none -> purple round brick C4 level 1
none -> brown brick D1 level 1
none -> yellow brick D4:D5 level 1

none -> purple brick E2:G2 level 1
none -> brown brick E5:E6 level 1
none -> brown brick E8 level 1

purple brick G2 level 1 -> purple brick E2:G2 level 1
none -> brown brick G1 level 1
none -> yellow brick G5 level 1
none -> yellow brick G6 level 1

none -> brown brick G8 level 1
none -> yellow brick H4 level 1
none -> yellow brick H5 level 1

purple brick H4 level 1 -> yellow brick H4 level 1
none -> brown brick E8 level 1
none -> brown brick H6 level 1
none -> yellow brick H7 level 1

★ ★ ★ ★

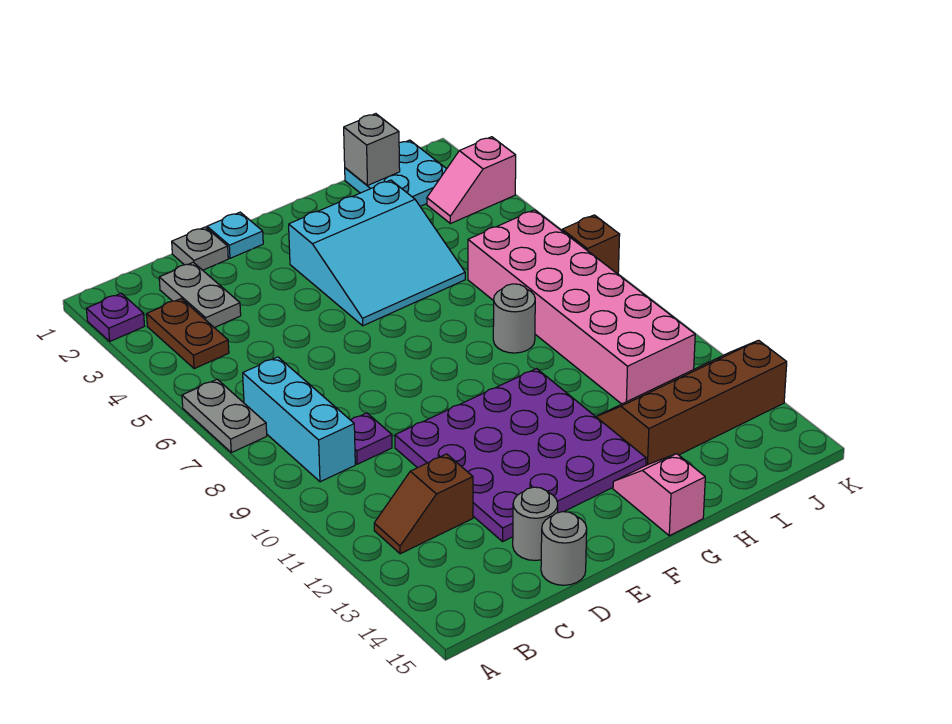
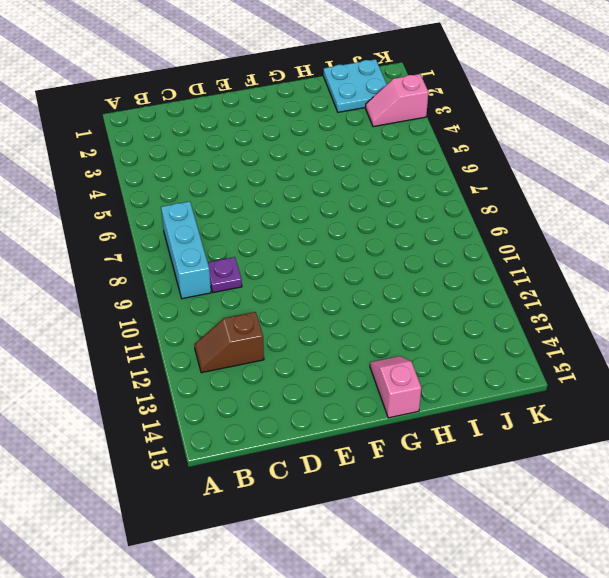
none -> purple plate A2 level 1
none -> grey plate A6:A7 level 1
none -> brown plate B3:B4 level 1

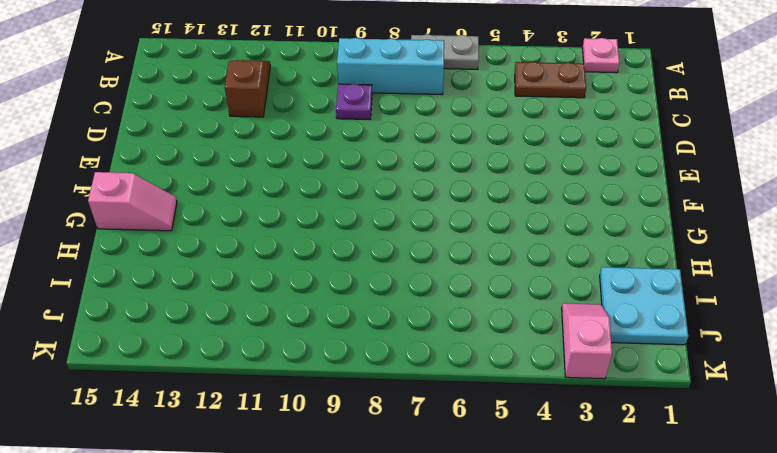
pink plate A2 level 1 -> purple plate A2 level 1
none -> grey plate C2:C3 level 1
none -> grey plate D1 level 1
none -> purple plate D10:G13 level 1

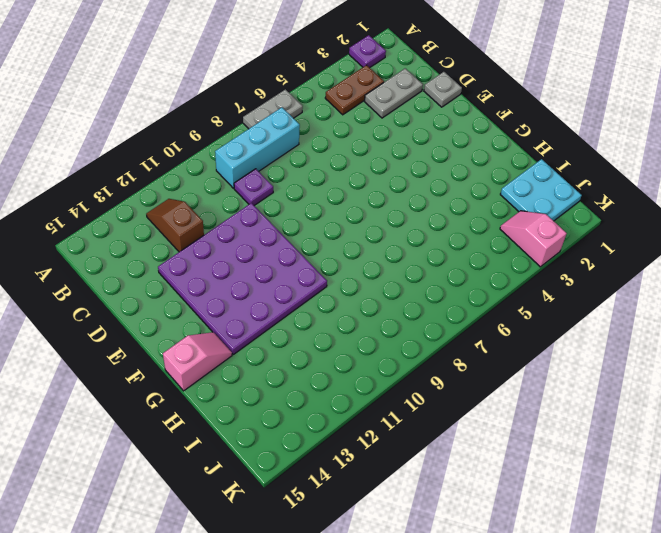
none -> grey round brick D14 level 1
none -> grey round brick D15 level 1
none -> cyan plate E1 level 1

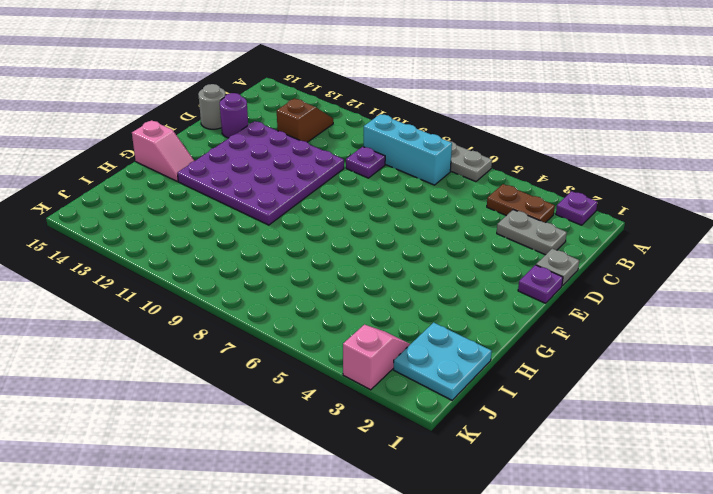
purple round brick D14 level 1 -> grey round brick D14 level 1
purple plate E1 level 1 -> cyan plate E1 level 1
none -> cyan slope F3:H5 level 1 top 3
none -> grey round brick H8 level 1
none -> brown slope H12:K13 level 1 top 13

★ ★ ★ ★

Work instructions: For the listing above, give the number of lines that contain the string "plate" and nothing else.

Reply to the exercise: 9